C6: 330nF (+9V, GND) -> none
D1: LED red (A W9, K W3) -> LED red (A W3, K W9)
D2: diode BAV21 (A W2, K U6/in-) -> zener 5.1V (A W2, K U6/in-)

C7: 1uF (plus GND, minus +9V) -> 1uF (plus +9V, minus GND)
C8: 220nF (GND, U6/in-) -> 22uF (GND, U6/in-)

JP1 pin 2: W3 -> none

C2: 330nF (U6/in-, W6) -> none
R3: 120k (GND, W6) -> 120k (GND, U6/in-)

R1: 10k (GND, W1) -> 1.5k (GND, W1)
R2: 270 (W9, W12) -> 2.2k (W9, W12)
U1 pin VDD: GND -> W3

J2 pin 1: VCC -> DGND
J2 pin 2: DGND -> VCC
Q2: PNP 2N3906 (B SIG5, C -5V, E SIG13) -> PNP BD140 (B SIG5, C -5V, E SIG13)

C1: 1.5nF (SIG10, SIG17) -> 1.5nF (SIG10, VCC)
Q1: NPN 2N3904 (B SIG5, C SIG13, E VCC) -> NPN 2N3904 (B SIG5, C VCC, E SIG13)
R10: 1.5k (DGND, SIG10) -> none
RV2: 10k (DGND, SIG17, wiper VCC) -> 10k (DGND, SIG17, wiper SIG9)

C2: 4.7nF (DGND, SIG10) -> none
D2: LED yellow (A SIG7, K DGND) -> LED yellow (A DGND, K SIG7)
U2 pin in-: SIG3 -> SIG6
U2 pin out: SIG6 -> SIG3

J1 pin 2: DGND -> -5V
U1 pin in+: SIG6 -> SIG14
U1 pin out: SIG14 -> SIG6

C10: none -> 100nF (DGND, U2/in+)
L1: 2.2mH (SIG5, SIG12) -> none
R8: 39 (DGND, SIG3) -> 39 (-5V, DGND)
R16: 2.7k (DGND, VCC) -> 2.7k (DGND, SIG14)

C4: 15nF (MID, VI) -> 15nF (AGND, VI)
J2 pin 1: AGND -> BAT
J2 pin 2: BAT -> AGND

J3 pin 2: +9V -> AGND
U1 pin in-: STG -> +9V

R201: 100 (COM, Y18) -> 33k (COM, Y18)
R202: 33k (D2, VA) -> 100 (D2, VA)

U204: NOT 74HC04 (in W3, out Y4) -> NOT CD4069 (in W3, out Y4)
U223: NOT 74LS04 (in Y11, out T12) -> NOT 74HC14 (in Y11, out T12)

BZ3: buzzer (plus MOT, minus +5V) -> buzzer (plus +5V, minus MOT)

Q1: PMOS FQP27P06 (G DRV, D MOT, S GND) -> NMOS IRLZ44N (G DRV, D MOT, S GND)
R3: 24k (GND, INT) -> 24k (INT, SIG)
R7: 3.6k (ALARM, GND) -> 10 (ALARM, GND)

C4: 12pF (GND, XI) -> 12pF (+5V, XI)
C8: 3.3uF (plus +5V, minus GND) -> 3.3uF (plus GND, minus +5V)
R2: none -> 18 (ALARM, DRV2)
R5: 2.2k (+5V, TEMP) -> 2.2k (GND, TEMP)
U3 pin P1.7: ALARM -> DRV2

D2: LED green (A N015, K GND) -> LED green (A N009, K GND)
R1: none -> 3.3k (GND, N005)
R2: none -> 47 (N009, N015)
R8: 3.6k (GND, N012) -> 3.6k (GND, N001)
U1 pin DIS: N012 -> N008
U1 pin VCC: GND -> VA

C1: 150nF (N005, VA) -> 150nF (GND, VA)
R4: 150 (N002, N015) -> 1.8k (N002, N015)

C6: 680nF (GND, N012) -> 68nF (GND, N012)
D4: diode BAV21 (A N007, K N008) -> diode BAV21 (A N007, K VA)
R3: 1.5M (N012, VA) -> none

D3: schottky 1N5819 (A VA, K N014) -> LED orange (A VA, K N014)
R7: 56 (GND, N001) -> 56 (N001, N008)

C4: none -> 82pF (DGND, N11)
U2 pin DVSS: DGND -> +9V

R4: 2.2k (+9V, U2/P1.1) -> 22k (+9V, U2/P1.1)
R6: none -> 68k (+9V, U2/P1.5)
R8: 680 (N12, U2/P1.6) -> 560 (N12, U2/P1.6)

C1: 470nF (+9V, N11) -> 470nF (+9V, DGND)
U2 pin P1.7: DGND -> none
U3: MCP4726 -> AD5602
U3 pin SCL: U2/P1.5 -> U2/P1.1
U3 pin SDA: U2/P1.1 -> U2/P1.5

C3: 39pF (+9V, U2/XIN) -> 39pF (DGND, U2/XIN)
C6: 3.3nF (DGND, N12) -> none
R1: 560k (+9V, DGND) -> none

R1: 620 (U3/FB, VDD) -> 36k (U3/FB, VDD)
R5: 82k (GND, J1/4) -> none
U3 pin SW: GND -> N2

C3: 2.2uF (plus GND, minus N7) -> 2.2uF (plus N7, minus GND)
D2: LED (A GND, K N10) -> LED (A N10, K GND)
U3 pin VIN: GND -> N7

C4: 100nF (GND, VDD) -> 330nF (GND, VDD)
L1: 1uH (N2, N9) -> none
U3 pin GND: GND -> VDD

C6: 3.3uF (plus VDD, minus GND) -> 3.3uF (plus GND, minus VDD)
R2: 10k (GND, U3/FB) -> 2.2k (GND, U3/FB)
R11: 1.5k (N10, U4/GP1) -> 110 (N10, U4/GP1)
■ ■ ■
Task objective — Could you repeat every record word for word?

Task answer —
C6: 330nF (+9V, GND) -> none
D1: LED red (A W9, K W3) -> LED red (A W3, K W9)
D2: diode BAV21 (A W2, K U6/in-) -> zener 5.1V (A W2, K U6/in-)

C7: 1uF (plus GND, minus +9V) -> 1uF (plus +9V, minus GND)
C8: 220nF (GND, U6/in-) -> 22uF (GND, U6/in-)

JP1 pin 2: W3 -> none

C2: 330nF (U6/in-, W6) -> none
R3: 120k (GND, W6) -> 120k (GND, U6/in-)

R1: 10k (GND, W1) -> 1.5k (GND, W1)
R2: 270 (W9, W12) -> 2.2k (W9, W12)
U1 pin VDD: GND -> W3

J2 pin 1: VCC -> DGND
J2 pin 2: DGND -> VCC
Q2: PNP 2N3906 (B SIG5, C -5V, E SIG13) -> PNP BD140 (B SIG5, C -5V, E SIG13)

C1: 1.5nF (SIG10, SIG17) -> 1.5nF (SIG10, VCC)
Q1: NPN 2N3904 (B SIG5, C SIG13, E VCC) -> NPN 2N3904 (B SIG5, C VCC, E SIG13)
R10: 1.5k (DGND, SIG10) -> none
RV2: 10k (DGND, SIG17, wiper VCC) -> 10k (DGND, SIG17, wiper SIG9)

C2: 4.7nF (DGND, SIG10) -> none
D2: LED yellow (A SIG7, K DGND) -> LED yellow (A DGND, K SIG7)
U2 pin in-: SIG3 -> SIG6
U2 pin out: SIG6 -> SIG3

J1 pin 2: DGND -> -5V
U1 pin in+: SIG6 -> SIG14
U1 pin out: SIG14 -> SIG6

C10: none -> 100nF (DGND, U2/in+)
L1: 2.2mH (SIG5, SIG12) -> none
R8: 39 (DGND, SIG3) -> 39 (-5V, DGND)
R16: 2.7k (DGND, VCC) -> 2.7k (DGND, SIG14)

C4: 15nF (MID, VI) -> 15nF (AGND, VI)
J2 pin 1: AGND -> BAT
J2 pin 2: BAT -> AGND

J3 pin 2: +9V -> AGND
U1 pin in-: STG -> +9V

R201: 100 (COM, Y18) -> 33k (COM, Y18)
R202: 33k (D2, VA) -> 100 (D2, VA)

U204: NOT 74HC04 (in W3, out Y4) -> NOT CD4069 (in W3, out Y4)
U223: NOT 74LS04 (in Y11, out T12) -> NOT 74HC14 (in Y11, out T12)

BZ3: buzzer (plus MOT, minus +5V) -> buzzer (plus +5V, minus MOT)

Q1: PMOS FQP27P06 (G DRV, D MOT, S GND) -> NMOS IRLZ44N (G DRV, D MOT, S GND)
R3: 24k (GND, INT) -> 24k (INT, SIG)
R7: 3.6k (ALARM, GND) -> 10 (ALARM, GND)

C4: 12pF (GND, XI) -> 12pF (+5V, XI)
C8: 3.3uF (plus +5V, minus GND) -> 3.3uF (plus GND, minus +5V)
R2: none -> 18 (ALARM, DRV2)
R5: 2.2k (+5V, TEMP) -> 2.2k (GND, TEMP)
U3 pin P1.7: ALARM -> DRV2

D2: LED green (A N015, K GND) -> LED green (A N009, K GND)
R1: none -> 3.3k (GND, N005)
R2: none -> 47 (N009, N015)
R8: 3.6k (GND, N012) -> 3.6k (GND, N001)
U1 pin DIS: N012 -> N008
U1 pin VCC: GND -> VA

C1: 150nF (N005, VA) -> 150nF (GND, VA)
R4: 150 (N002, N015) -> 1.8k (N002, N015)

C6: 680nF (GND, N012) -> 68nF (GND, N012)
D4: diode BAV21 (A N007, K N008) -> diode BAV21 (A N007, K VA)
R3: 1.5M (N012, VA) -> none

D3: schottky 1N5819 (A VA, K N014) -> LED orange (A VA, K N014)
R7: 56 (GND, N001) -> 56 (N001, N008)

C4: none -> 82pF (DGND, N11)
U2 pin DVSS: DGND -> +9V

R4: 2.2k (+9V, U2/P1.1) -> 22k (+9V, U2/P1.1)
R6: none -> 68k (+9V, U2/P1.5)
R8: 680 (N12, U2/P1.6) -> 560 (N12, U2/P1.6)

C1: 470nF (+9V, N11) -> 470nF (+9V, DGND)
U2 pin P1.7: DGND -> none
U3: MCP4726 -> AD5602
U3 pin SCL: U2/P1.5 -> U2/P1.1
U3 pin SDA: U2/P1.1 -> U2/P1.5

C3: 39pF (+9V, U2/XIN) -> 39pF (DGND, U2/XIN)
C6: 3.3nF (DGND, N12) -> none
R1: 560k (+9V, DGND) -> none

R1: 620 (U3/FB, VDD) -> 36k (U3/FB, VDD)
R5: 82k (GND, J1/4) -> none
U3 pin SW: GND -> N2

C3: 2.2uF (plus GND, minus N7) -> 2.2uF (plus N7, minus GND)
D2: LED (A GND, K N10) -> LED (A N10, K GND)
U3 pin VIN: GND -> N7

C4: 100nF (GND, VDD) -> 330nF (GND, VDD)
L1: 1uH (N2, N9) -> none
U3 pin GND: GND -> VDD

C6: 3.3uF (plus VDD, minus GND) -> 3.3uF (plus GND, minus VDD)
R2: 10k (GND, U3/FB) -> 2.2k (GND, U3/FB)
R11: 1.5k (N10, U4/GP1) -> 110 (N10, U4/GP1)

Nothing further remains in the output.